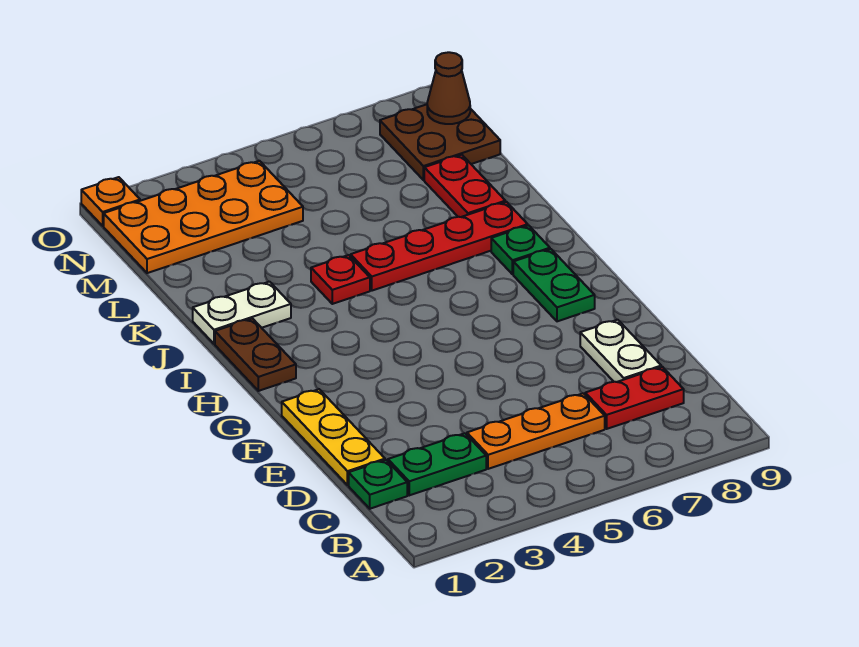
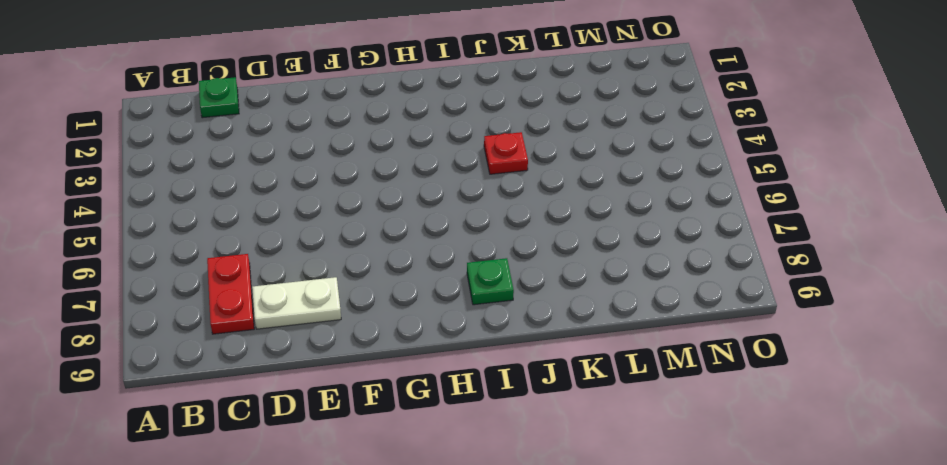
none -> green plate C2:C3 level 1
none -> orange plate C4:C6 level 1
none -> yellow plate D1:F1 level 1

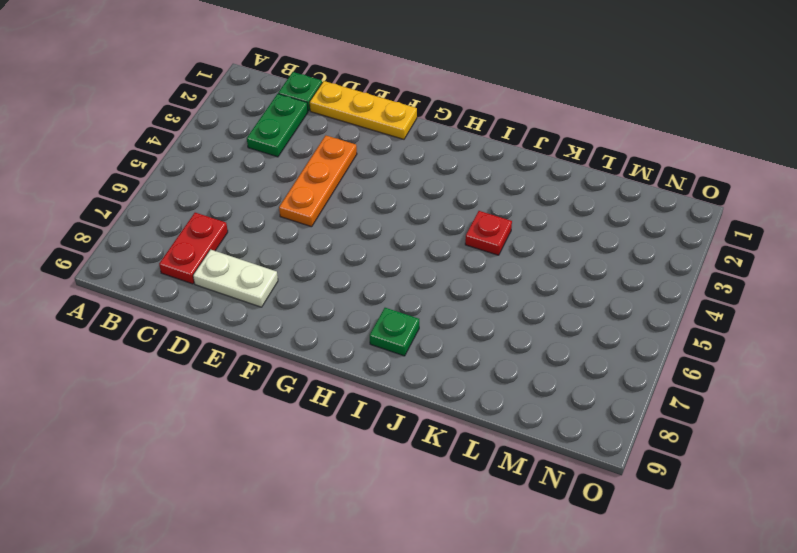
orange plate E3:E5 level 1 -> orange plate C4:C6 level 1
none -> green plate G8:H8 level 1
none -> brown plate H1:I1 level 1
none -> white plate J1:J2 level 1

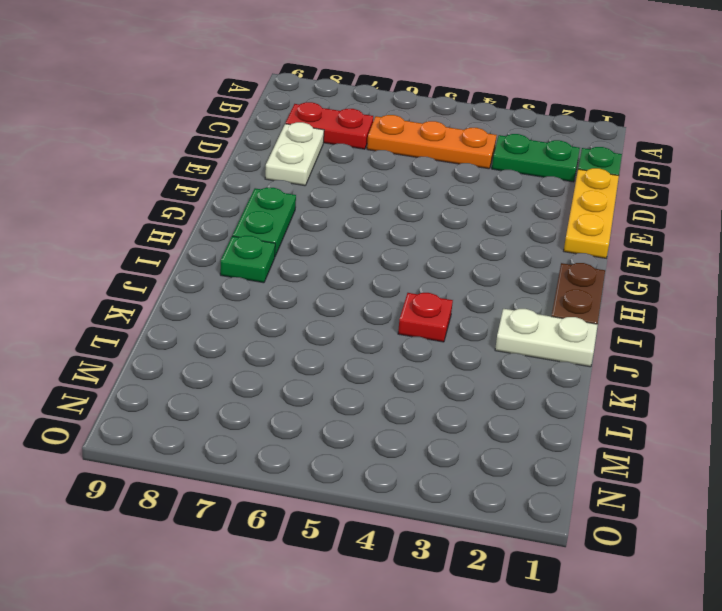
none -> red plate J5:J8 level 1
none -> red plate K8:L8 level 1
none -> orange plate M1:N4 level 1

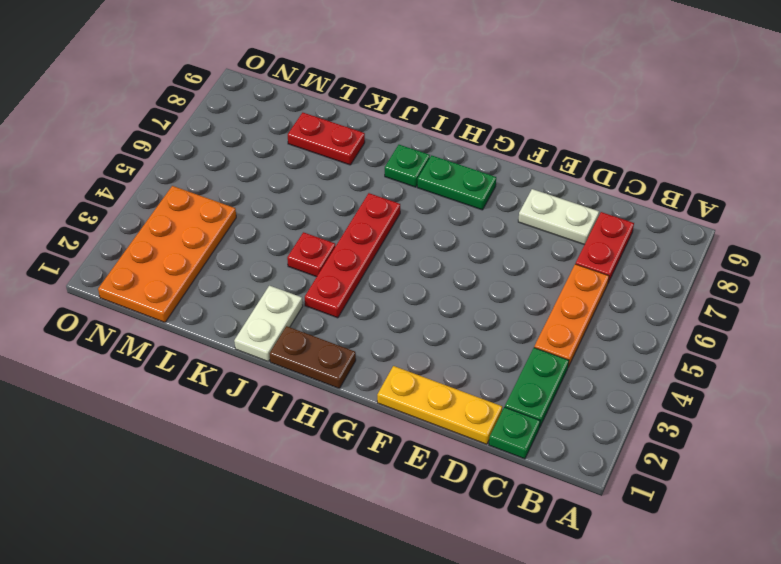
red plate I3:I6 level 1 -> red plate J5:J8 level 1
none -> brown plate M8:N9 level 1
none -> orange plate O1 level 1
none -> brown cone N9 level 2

## Problem description
For this task, copy every line of the material in which "brown" appears.

## Expected answer
none -> brown plate H1:I1 level 1
none -> brown plate M8:N9 level 1
none -> brown cone N9 level 2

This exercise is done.